▸ **Assignment**: Could you return, exactly as written, only the lines from the one holding "D9: diode 1N4004" through the final line of the records below?

▸ **Data records**:
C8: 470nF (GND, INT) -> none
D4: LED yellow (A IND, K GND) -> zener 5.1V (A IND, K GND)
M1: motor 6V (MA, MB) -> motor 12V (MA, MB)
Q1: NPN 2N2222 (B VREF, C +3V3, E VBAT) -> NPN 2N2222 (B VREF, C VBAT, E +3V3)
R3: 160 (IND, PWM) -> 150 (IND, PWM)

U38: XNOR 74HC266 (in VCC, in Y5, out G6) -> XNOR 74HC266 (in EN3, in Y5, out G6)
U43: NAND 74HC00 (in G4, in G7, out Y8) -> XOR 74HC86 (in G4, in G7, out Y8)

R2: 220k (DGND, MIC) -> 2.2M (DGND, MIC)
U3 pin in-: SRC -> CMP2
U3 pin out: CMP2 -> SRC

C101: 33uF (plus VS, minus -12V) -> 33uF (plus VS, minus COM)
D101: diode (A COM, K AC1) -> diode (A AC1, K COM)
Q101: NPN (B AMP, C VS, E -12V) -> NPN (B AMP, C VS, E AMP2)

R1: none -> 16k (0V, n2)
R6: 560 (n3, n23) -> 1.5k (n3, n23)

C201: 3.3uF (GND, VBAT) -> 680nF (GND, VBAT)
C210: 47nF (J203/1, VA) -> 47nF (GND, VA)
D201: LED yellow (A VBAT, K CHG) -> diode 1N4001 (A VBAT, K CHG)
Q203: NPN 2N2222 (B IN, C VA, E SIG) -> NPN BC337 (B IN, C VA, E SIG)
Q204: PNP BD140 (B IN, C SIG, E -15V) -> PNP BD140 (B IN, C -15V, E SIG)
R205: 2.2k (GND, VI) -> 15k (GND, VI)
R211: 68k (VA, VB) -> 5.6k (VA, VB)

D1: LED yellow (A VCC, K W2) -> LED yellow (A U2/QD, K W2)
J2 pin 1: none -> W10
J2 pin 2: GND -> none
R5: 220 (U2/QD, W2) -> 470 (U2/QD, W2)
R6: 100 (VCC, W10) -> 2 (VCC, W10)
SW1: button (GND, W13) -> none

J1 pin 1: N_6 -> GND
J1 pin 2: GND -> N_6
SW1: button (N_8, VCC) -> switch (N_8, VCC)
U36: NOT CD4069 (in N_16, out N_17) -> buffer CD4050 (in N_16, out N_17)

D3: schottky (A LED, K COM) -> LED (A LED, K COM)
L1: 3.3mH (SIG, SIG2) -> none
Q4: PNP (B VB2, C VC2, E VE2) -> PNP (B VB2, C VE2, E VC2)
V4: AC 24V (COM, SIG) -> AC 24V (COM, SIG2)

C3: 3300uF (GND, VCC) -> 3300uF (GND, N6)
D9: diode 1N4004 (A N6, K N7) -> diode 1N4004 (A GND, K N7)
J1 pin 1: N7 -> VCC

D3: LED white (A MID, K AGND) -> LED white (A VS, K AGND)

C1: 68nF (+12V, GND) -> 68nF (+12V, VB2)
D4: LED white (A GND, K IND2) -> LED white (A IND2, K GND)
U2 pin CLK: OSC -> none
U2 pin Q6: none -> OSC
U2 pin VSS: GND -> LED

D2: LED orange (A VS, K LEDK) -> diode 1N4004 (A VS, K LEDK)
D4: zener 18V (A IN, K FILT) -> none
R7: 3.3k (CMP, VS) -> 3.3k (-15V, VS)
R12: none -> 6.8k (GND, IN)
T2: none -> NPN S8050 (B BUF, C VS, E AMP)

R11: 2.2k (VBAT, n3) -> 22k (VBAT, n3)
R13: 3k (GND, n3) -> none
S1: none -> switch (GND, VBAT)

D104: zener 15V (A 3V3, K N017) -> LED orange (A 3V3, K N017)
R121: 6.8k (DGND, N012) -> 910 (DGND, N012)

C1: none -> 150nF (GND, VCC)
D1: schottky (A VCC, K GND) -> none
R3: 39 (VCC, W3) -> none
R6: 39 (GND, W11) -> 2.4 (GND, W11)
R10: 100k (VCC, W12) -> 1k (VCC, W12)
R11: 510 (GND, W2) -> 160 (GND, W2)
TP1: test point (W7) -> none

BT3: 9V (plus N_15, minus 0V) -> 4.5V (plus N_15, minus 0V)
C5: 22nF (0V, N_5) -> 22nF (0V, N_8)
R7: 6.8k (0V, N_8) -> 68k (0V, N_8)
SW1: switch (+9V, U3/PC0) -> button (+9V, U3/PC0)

▸ **Solution**:
D9: diode 1N4004 (A N6, K N7) -> diode 1N4004 (A GND, K N7)
J1 pin 1: N7 -> VCC

D3: LED white (A MID, K AGND) -> LED white (A VS, K AGND)

C1: 68nF (+12V, GND) -> 68nF (+12V, VB2)
D4: LED white (A GND, K IND2) -> LED white (A IND2, K GND)
U2 pin CLK: OSC -> none
U2 pin Q6: none -> OSC
U2 pin VSS: GND -> LED

D2: LED orange (A VS, K LEDK) -> diode 1N4004 (A VS, K LEDK)
D4: zener 18V (A IN, K FILT) -> none
R7: 3.3k (CMP, VS) -> 3.3k (-15V, VS)
R12: none -> 6.8k (GND, IN)
T2: none -> NPN S8050 (B BUF, C VS, E AMP)

R11: 2.2k (VBAT, n3) -> 22k (VBAT, n3)
R13: 3k (GND, n3) -> none
S1: none -> switch (GND, VBAT)

D104: zener 15V (A 3V3, K N017) -> LED orange (A 3V3, K N017)
R121: 6.8k (DGND, N012) -> 910 (DGND, N012)

C1: none -> 150nF (GND, VCC)
D1: schottky (A VCC, K GND) -> none
R3: 39 (VCC, W3) -> none
R6: 39 (GND, W11) -> 2.4 (GND, W11)
R10: 100k (VCC, W12) -> 1k (VCC, W12)
R11: 510 (GND, W2) -> 160 (GND, W2)
TP1: test point (W7) -> none

BT3: 9V (plus N_15, minus 0V) -> 4.5V (plus N_15, minus 0V)
C5: 22nF (0V, N_5) -> 22nF (0V, N_8)
R7: 6.8k (0V, N_8) -> 68k (0V, N_8)
SW1: switch (+9V, U3/PC0) -> button (+9V, U3/PC0)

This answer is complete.